Problem ▸
Word for word, set down every line of the entries below from the line with "LINE2 pin AO: D3 -> D2" to the line with "DIGITS pin CLK: A4 -> D5", including both, and no other line.

########################################

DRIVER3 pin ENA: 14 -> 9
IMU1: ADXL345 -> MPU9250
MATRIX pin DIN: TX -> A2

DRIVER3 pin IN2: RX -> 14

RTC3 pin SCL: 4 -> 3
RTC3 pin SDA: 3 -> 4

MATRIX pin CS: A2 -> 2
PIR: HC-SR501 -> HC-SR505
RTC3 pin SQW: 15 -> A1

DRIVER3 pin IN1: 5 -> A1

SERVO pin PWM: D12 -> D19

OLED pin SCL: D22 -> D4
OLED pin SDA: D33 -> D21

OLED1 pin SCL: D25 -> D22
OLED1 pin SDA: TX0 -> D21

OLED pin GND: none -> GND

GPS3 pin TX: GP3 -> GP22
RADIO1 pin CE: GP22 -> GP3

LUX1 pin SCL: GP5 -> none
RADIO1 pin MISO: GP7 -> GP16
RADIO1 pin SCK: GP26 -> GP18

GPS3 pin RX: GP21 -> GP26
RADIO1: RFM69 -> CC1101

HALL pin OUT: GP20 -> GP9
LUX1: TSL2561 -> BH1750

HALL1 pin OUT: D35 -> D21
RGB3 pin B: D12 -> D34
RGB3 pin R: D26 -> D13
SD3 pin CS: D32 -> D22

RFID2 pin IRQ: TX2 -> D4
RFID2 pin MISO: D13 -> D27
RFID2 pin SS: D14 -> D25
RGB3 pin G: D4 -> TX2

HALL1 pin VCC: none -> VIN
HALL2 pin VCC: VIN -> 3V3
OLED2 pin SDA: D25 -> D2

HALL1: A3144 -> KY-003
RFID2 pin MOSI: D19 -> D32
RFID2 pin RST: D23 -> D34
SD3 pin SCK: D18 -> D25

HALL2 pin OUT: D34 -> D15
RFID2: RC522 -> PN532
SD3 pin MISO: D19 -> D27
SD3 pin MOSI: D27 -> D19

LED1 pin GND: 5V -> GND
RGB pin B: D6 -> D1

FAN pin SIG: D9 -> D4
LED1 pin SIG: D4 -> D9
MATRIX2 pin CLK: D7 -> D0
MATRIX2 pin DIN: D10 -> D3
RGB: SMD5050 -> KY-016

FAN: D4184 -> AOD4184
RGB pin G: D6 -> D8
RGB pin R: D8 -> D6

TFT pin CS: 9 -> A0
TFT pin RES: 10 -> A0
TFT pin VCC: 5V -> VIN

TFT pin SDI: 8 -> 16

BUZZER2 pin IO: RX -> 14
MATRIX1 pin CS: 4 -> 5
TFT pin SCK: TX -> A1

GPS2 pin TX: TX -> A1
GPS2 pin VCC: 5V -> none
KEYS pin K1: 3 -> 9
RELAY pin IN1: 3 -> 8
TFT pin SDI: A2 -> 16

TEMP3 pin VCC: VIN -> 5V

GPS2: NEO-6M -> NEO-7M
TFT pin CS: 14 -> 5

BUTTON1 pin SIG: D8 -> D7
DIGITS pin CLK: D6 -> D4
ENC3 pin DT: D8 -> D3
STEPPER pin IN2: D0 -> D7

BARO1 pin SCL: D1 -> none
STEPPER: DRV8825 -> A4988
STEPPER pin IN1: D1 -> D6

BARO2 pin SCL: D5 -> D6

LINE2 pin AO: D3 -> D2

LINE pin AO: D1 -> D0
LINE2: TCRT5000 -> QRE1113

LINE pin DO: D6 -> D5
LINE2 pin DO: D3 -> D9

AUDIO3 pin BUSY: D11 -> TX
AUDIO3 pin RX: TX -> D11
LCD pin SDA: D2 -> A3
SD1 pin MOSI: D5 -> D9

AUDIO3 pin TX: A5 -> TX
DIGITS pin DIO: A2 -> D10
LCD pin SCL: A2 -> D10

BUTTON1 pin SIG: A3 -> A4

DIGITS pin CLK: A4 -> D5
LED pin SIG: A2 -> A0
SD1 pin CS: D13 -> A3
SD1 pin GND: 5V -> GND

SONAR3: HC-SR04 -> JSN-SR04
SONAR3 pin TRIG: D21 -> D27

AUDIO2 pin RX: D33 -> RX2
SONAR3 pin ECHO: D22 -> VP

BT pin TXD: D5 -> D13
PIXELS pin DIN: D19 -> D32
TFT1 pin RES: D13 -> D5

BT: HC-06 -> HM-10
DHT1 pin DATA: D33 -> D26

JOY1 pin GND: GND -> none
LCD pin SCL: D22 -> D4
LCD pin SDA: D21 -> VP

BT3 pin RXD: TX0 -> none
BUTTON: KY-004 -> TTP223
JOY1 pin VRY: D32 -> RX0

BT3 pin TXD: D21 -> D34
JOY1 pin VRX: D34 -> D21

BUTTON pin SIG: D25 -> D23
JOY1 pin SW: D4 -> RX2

########################################

Completed exercise ▸
LINE2 pin AO: D3 -> D2

LINE pin AO: D1 -> D0
LINE2: TCRT5000 -> QRE1113

LINE pin DO: D6 -> D5
LINE2 pin DO: D3 -> D9

AUDIO3 pin BUSY: D11 -> TX
AUDIO3 pin RX: TX -> D11
LCD pin SDA: D2 -> A3
SD1 pin MOSI: D5 -> D9

AUDIO3 pin TX: A5 -> TX
DIGITS pin DIO: A2 -> D10
LCD pin SCL: A2 -> D10

BUTTON1 pin SIG: A3 -> A4

DIGITS pin CLK: A4 -> D5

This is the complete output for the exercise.